──────── Materials provided

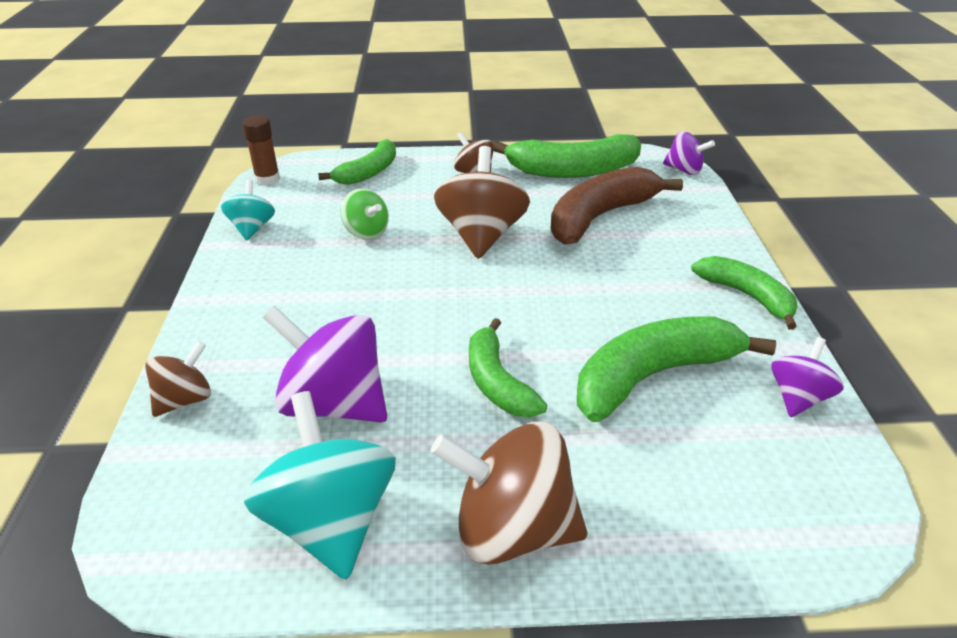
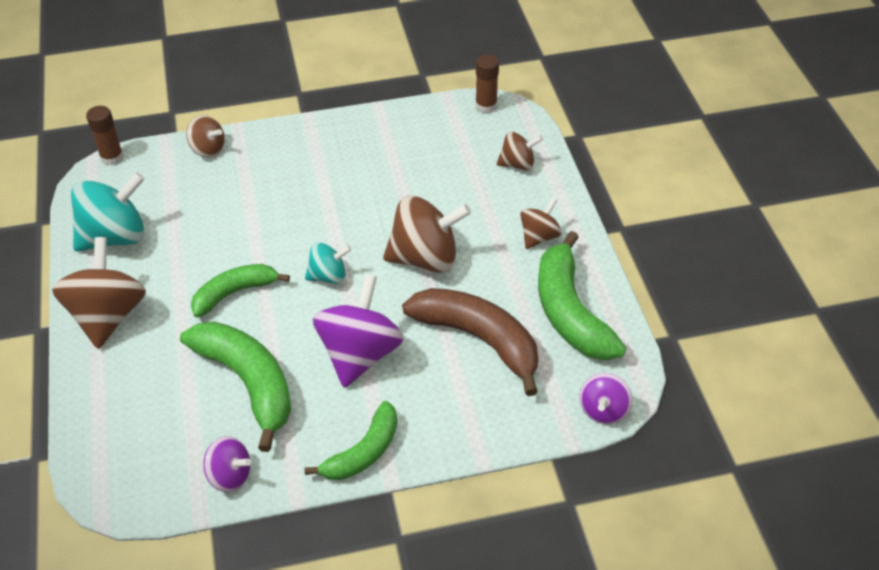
camera: 80 degrees right, 10 degrees up
(117, 528) = (112, 157): none -> brown glue stick
(252, 228) = (405, 120): turquoise spinning top -> turquoise spinning top (328, 276)
(334, 403) = (208, 216): purple spinning top -> purple spinning top (360, 354)
(366, 232) = (414, 185): green spinning top -> none
(368, 172) = (518, 164): green banana -> brown spinning top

────────────────

Task brief ->
Once the line that contains "(252, 228) = (405, 120): turquoise" is found, please give it again exactly, along with each line that comes after it, through the last line of the entries.

The answer ->
(252, 228) = (405, 120): turquoise spinning top -> turquoise spinning top (328, 276)
(334, 403) = (208, 216): purple spinning top -> purple spinning top (360, 354)
(366, 232) = (414, 185): green spinning top -> none
(368, 172) = (518, 164): green banana -> brown spinning top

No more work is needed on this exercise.